# WHAT THE TASK REQUIRES
Output the lines from the one holding "green apple: 7 -> 5" to the end of the entries that follow, exactly and only those, minus any pictures.

____ DATASET CONTENT

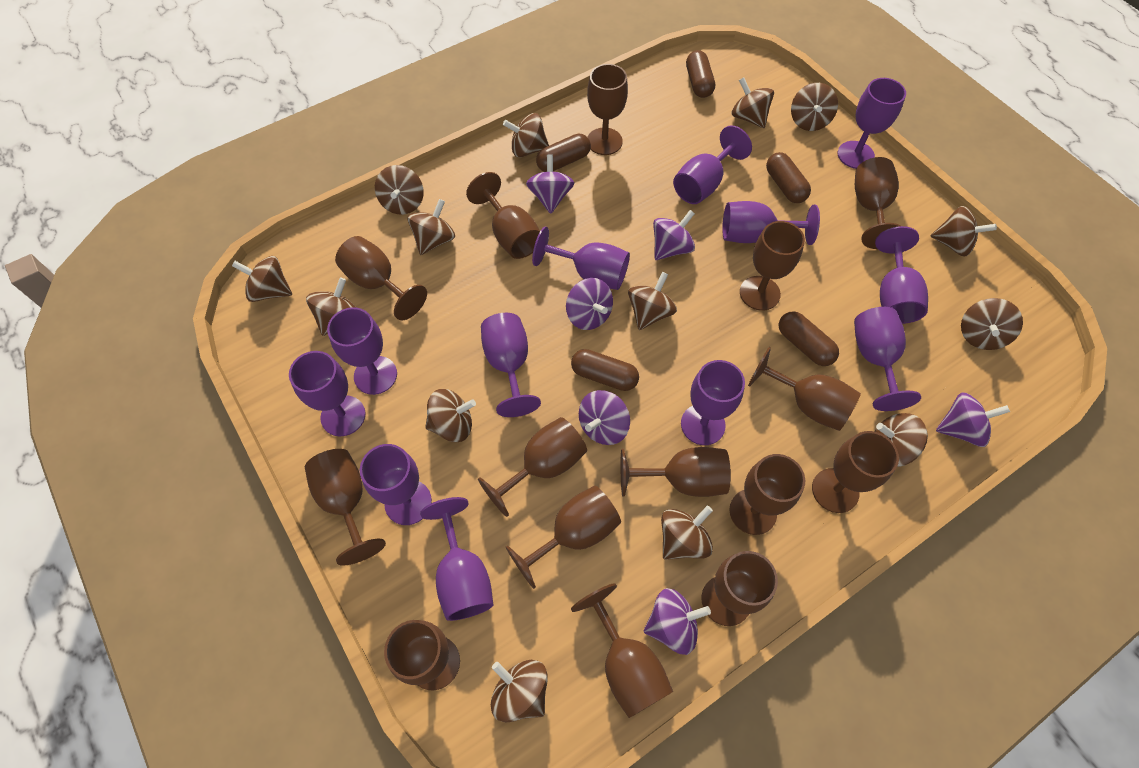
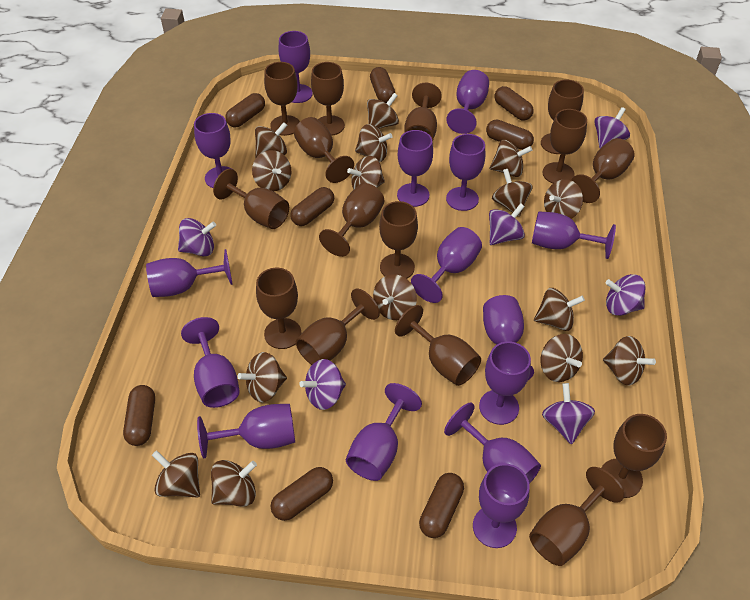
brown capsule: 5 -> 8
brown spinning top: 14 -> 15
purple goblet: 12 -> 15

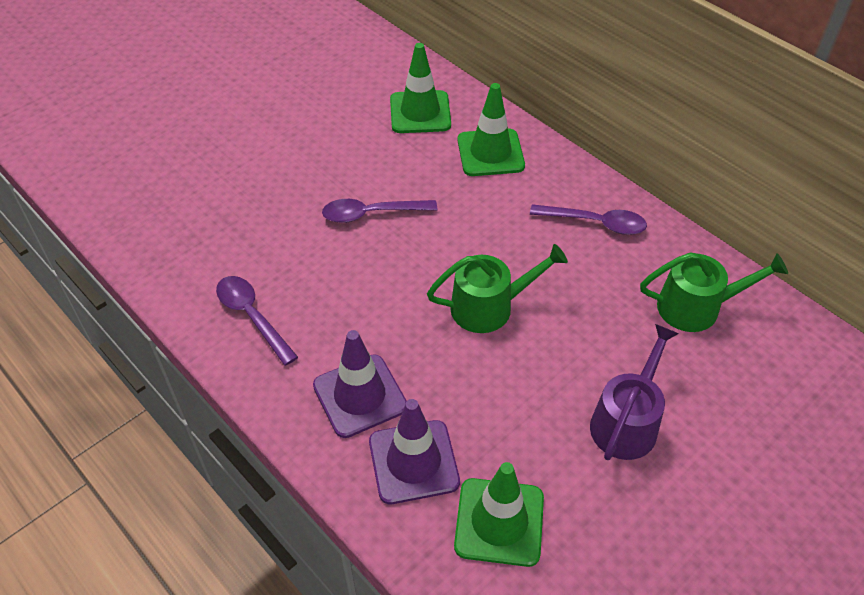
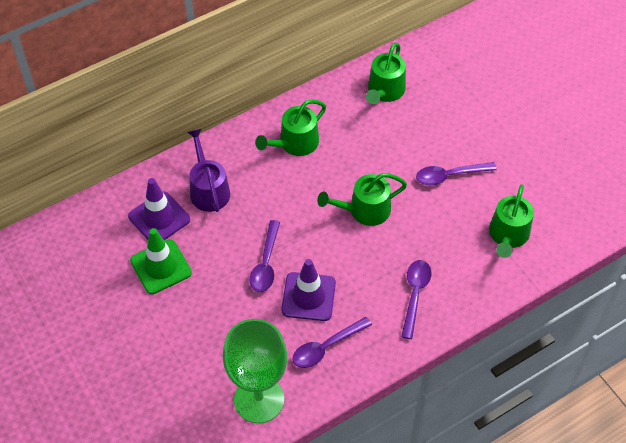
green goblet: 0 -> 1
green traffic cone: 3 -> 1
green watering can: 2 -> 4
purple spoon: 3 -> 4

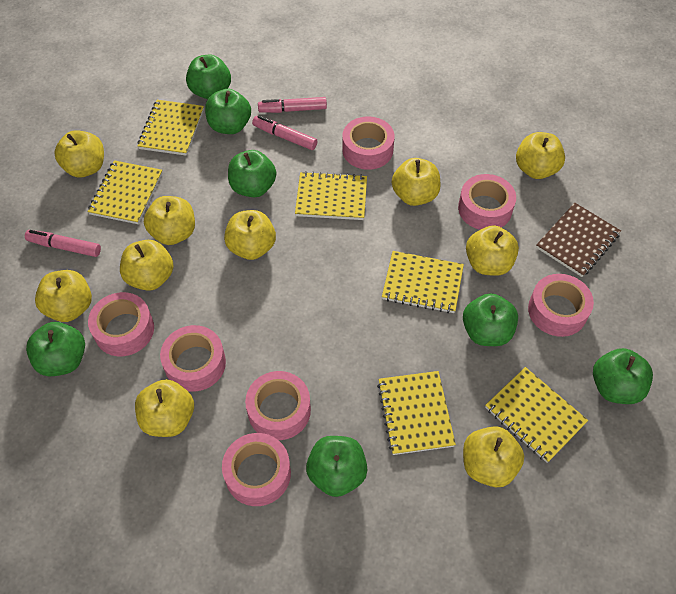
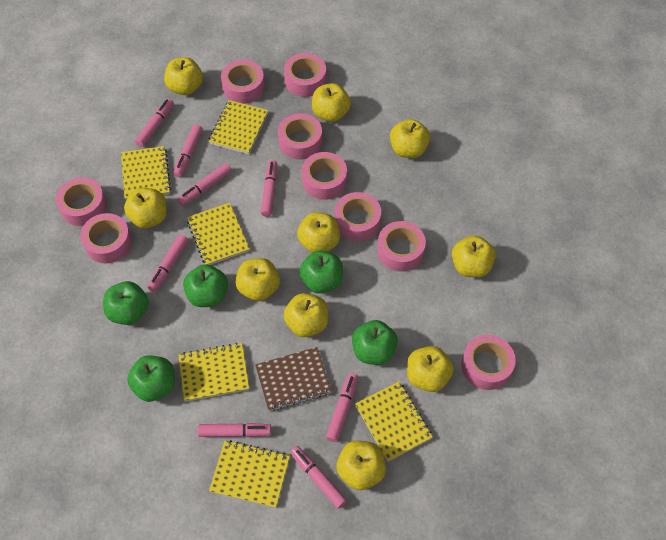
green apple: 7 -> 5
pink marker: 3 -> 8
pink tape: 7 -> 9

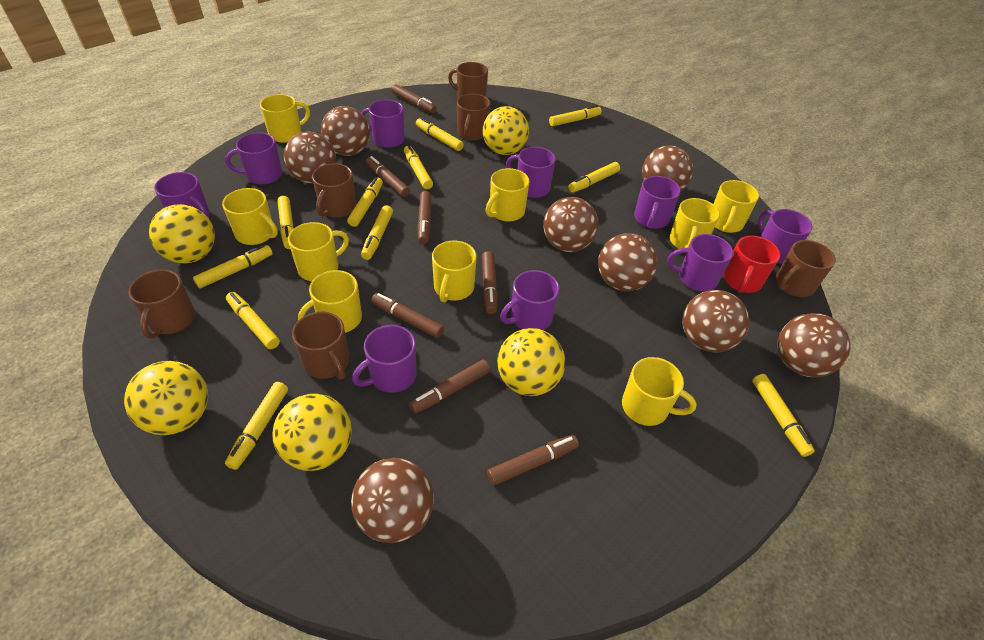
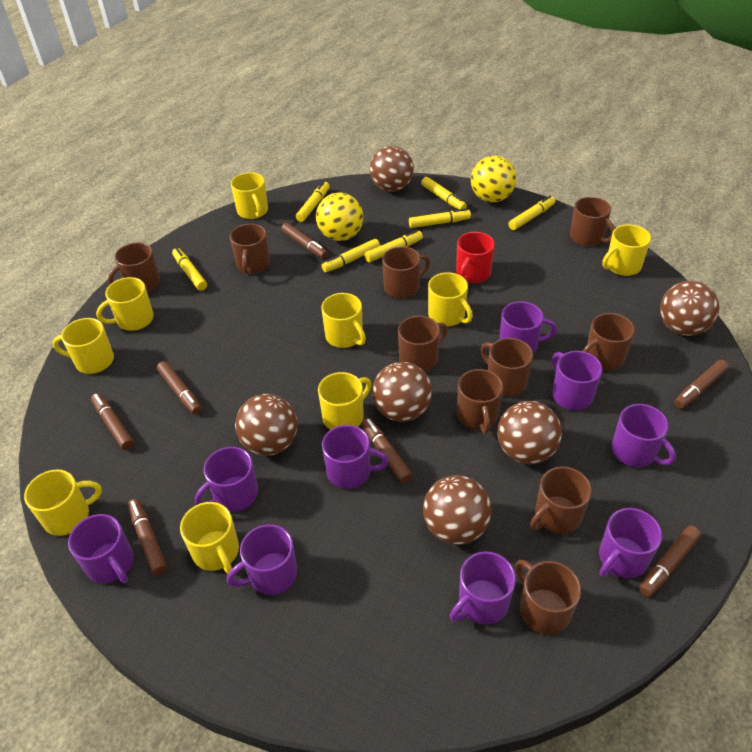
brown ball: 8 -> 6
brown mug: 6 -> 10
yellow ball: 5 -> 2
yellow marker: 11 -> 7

________

# RESPONSE TO THIS EXERCISE
green apple: 7 -> 5
pink marker: 3 -> 8
pink tape: 7 -> 9

brown ball: 8 -> 6
brown mug: 6 -> 10
yellow ball: 5 -> 2
yellow marker: 11 -> 7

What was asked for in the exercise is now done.